[WHAT TO WORK ON]:
Each line of the records has to be copied exactly, though the pictures must be left out.

[DATASET ENTRIES]:
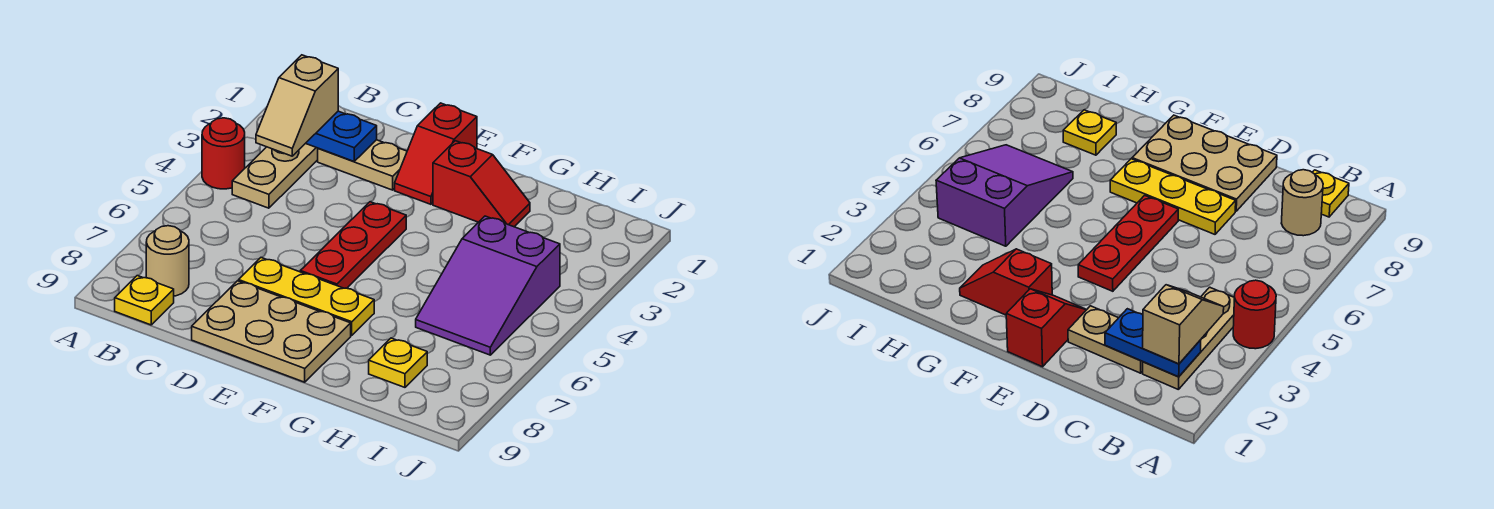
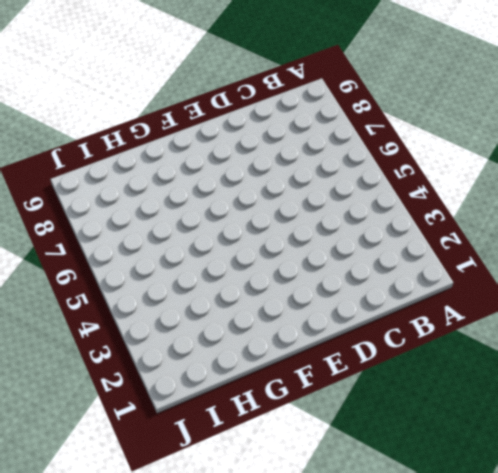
none -> red 1x1 round brick [202,118,245,189]
none -> tan 1x3 plate [232,143,318,208]
none -> tan 1x1 round brick [146,226,189,296]

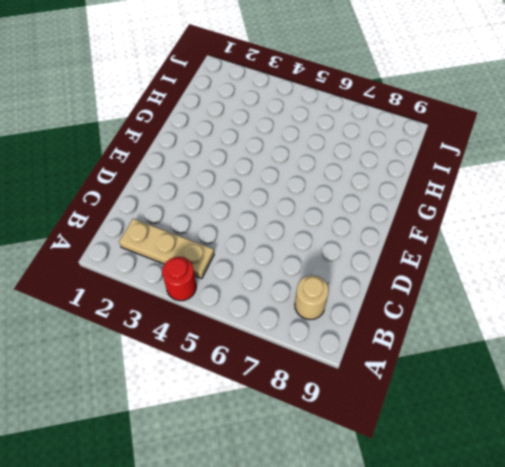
none -> yellow 1x1 plate [115,276,174,325]
none -> tan 1x2 plate [318,140,407,190]
none -> yellow 1x3 plate [239,258,374,335]

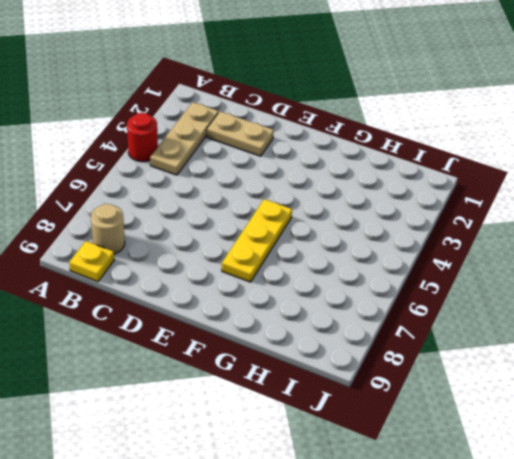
yellow 1x3 plate [222,199,292,282] -> yellow 1x3 plate turned to [239,258,374,335]
none -> tan 2x3 plate [192,281,351,382]
none -> red 1x2 slope [395,103,477,204]
none -> red 1x3 plate [300,202,406,288]

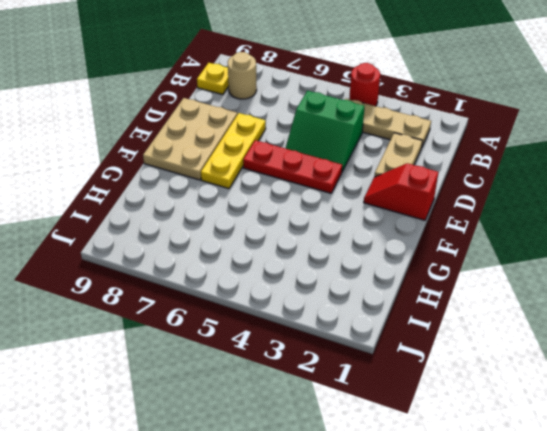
green 2x2 slope [285,91,365,172] -> none
none -> red 1x2 slope [433,141,530,227]
none -> purple 2x3 slope [416,216,560,355]
none -> yellow 1x1 plate [369,338,427,387]

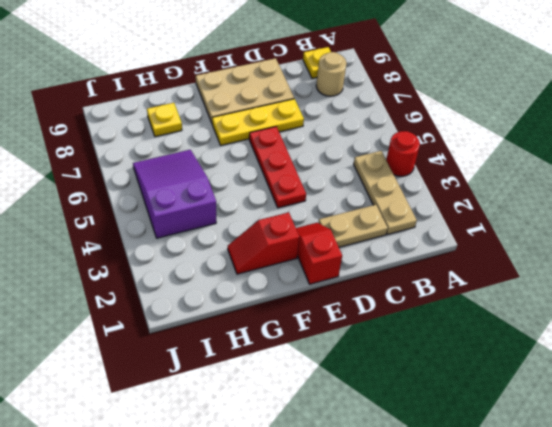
none -> blue 1x2 plate [306,111,377,161]
none -> tan 1x2 slope [256,55,338,156]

[ANSWER TO THE PROBLEM]:
none -> red 1x1 round brick [202,118,245,189]
none -> tan 1x3 plate [232,143,318,208]
none -> tan 1x1 round brick [146,226,189,296]

none -> yellow 1x1 plate [115,276,174,325]
none -> tan 1x2 plate [318,140,407,190]
none -> yellow 1x3 plate [239,258,374,335]

yellow 1x3 plate [222,199,292,282] -> yellow 1x3 plate turned to [239,258,374,335]
none -> tan 2x3 plate [192,281,351,382]
none -> red 1x2 slope [395,103,477,204]
none -> red 1x3 plate [300,202,406,288]

green 2x2 slope [285,91,365,172] -> none
none -> red 1x2 slope [433,141,530,227]
none -> purple 2x3 slope [416,216,560,355]
none -> yellow 1x1 plate [369,338,427,387]

none -> blue 1x2 plate [306,111,377,161]
none -> tan 1x2 slope [256,55,338,156]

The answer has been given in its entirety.